_Brief_
Once the pictures are removed, output the remaining entries exactly as given.

==========

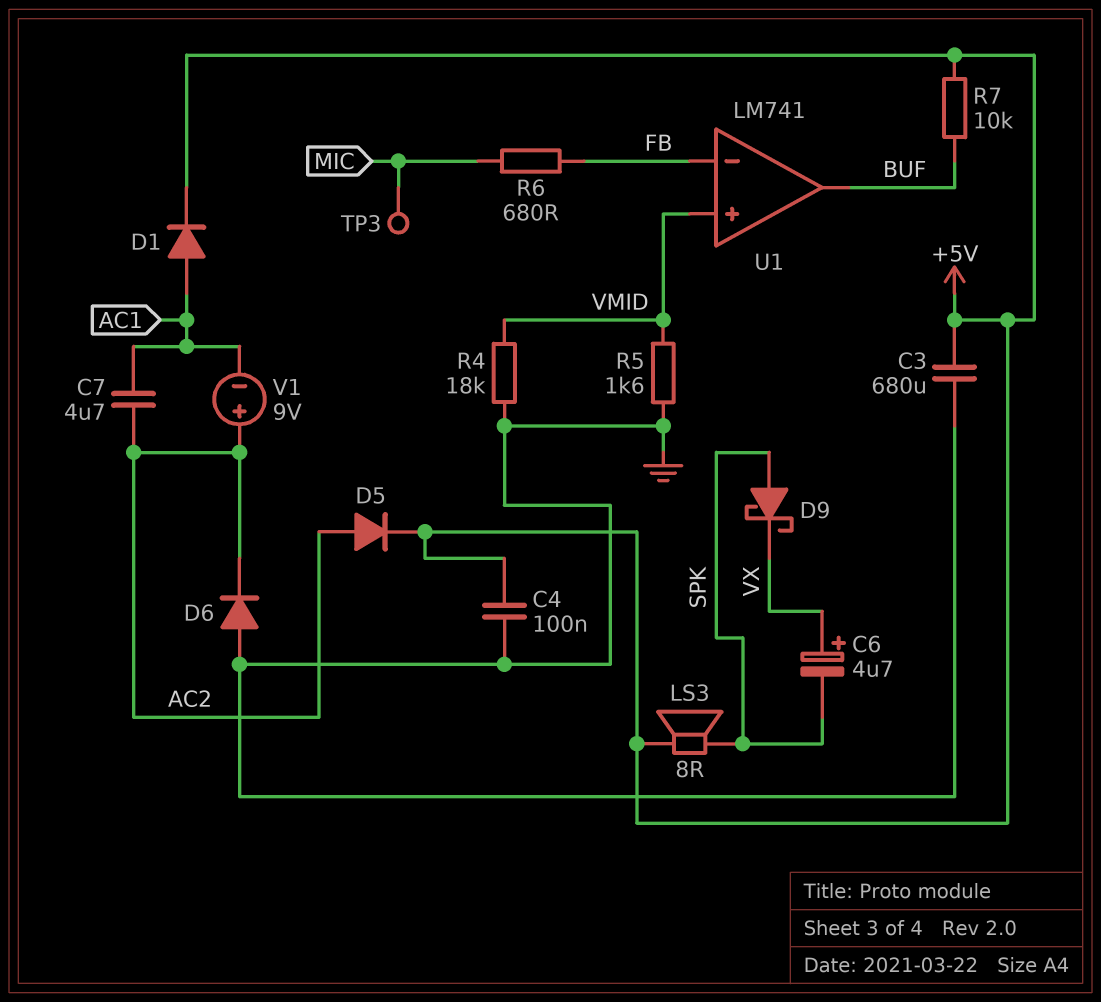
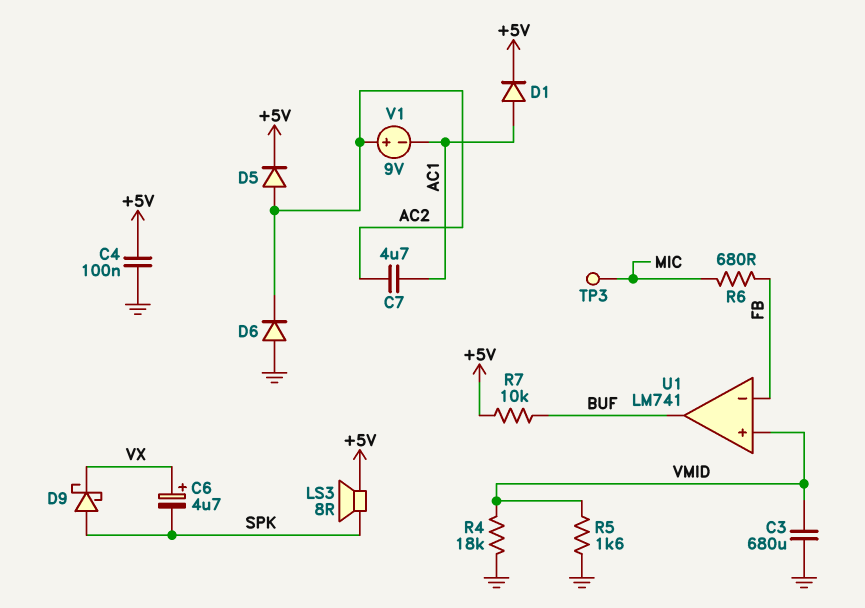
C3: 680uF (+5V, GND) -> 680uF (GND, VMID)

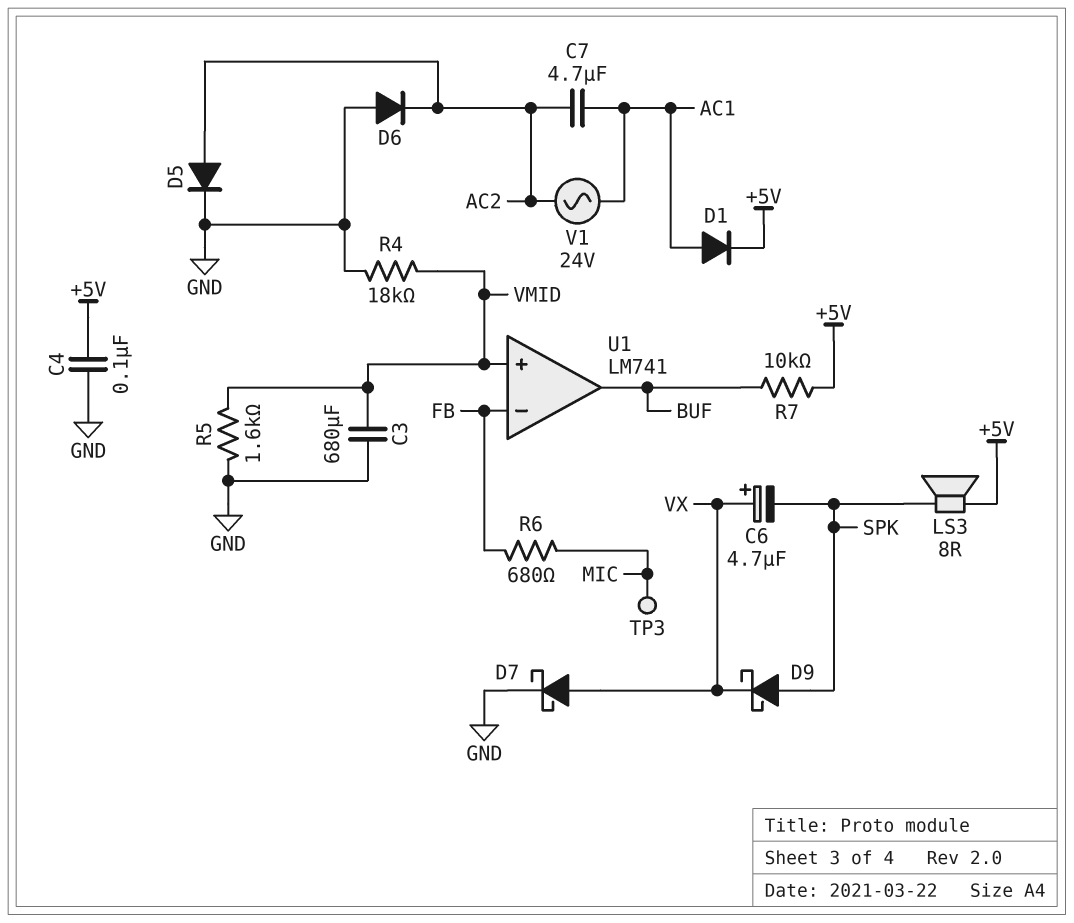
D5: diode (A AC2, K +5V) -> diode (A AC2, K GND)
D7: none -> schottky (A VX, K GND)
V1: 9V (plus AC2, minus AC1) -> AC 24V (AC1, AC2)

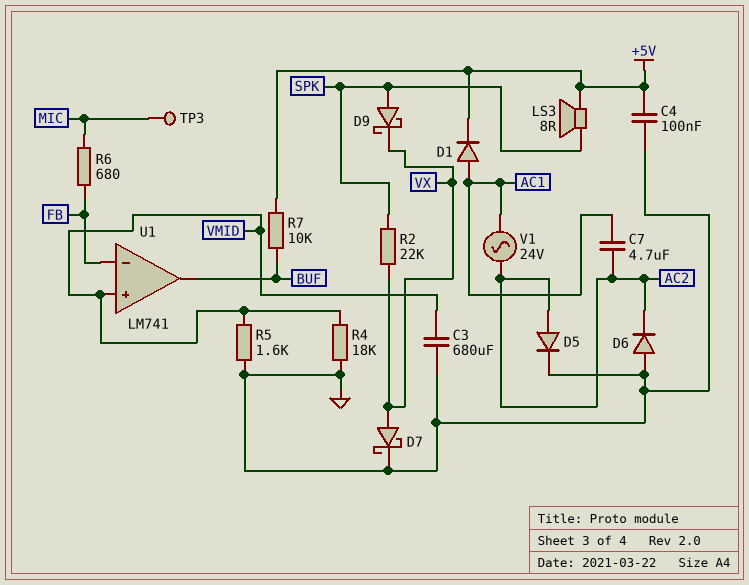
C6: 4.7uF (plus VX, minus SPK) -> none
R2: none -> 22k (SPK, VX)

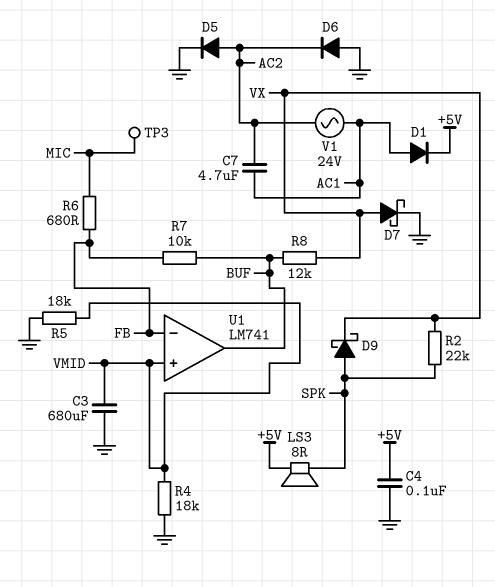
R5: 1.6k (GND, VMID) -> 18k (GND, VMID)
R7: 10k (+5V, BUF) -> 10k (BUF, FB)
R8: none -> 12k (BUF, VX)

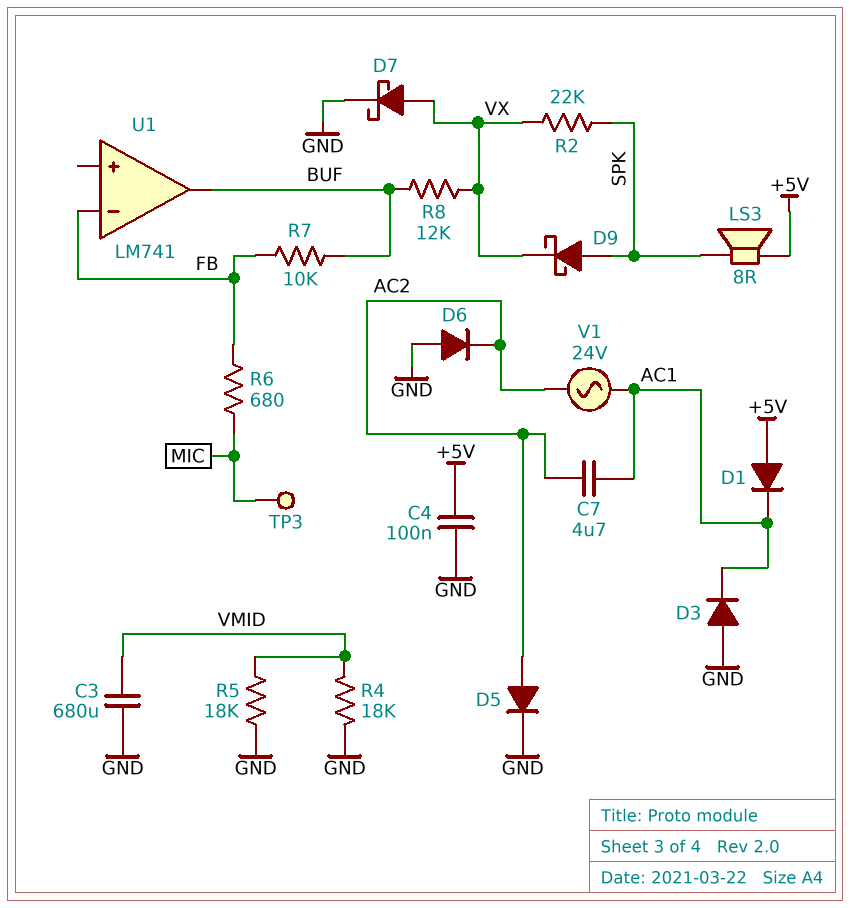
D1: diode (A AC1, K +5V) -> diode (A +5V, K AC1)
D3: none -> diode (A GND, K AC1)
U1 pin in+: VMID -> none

==========

_Response area_
C3: 680uF (+5V, GND) -> 680uF (GND, VMID)

D5: diode (A AC2, K +5V) -> diode (A AC2, K GND)
D7: none -> schottky (A VX, K GND)
V1: 9V (plus AC2, minus AC1) -> AC 24V (AC1, AC2)

C6: 4.7uF (plus VX, minus SPK) -> none
R2: none -> 22k (SPK, VX)

R5: 1.6k (GND, VMID) -> 18k (GND, VMID)
R7: 10k (+5V, BUF) -> 10k (BUF, FB)
R8: none -> 12k (BUF, VX)

D1: diode (A AC1, K +5V) -> diode (A +5V, K AC1)
D3: none -> diode (A GND, K AC1)
U1 pin in+: VMID -> none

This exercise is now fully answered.